# [PROBLEM DETAILS]
The entries that follow need to be reproduced exactly, minus any images.

*** Opening THE DATA ***

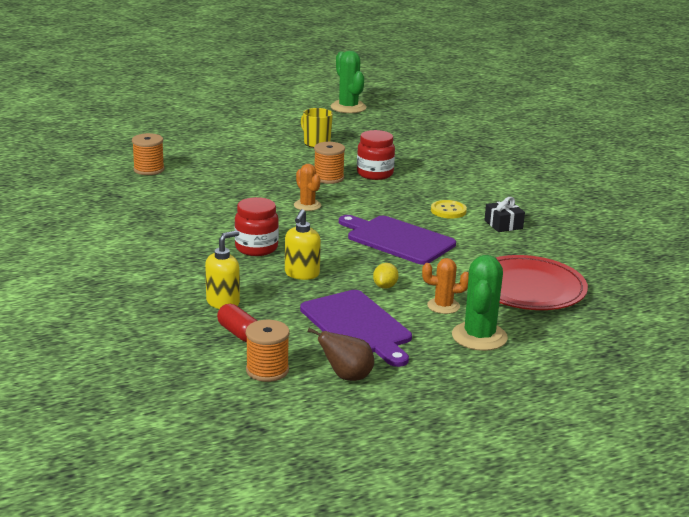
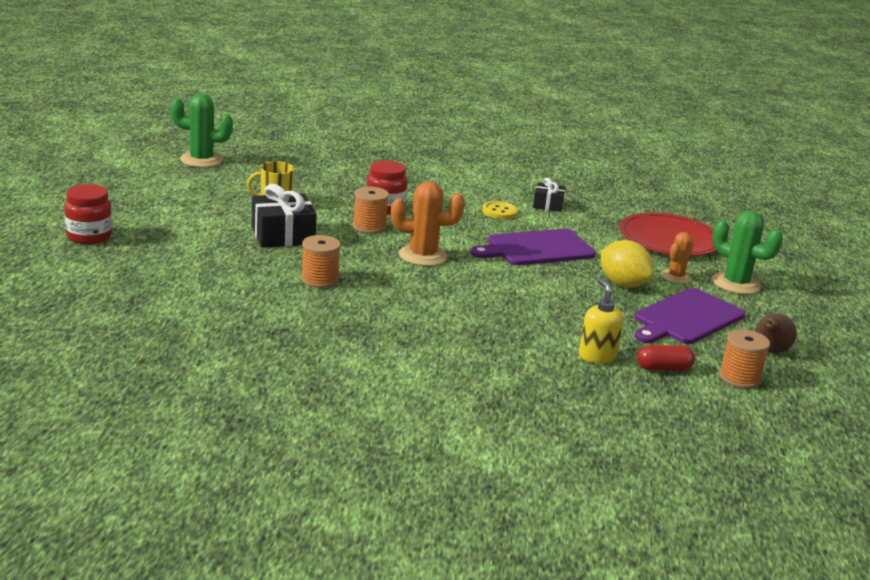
camera: 60 degrees left, 0 degrees up
(149, 169) = (231, 293): orange spool -> orange spool (319, 279)
(256, 248) = (494, 306): red jar -> red jar (89, 237)
(264, 159) = (283, 235): none -> black gift
(302, 274) = (569, 306): yellow soap dispenser -> none
(307, 205) = (423, 256): orange cactus -> orange cactus, size x1.62
(358, 326) = (686, 318): purple cutting board -> purple cutting board turned 135 degrees clockwise
(385, 286) = (623, 284): yellow lemon -> yellow lemon, size x1.90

*** Closing THE DATA ***

# [RESPONSE BOX]
camera: 60 degrees left, 0 degrees up
(149, 169) = (231, 293): orange spool -> orange spool (319, 279)
(256, 248) = (494, 306): red jar -> red jar (89, 237)
(264, 159) = (283, 235): none -> black gift
(302, 274) = (569, 306): yellow soap dispenser -> none
(307, 205) = (423, 256): orange cactus -> orange cactus, size x1.62
(358, 326) = (686, 318): purple cutting board -> purple cutting board turned 135 degrees clockwise
(385, 286) = (623, 284): yellow lemon -> yellow lemon, size x1.90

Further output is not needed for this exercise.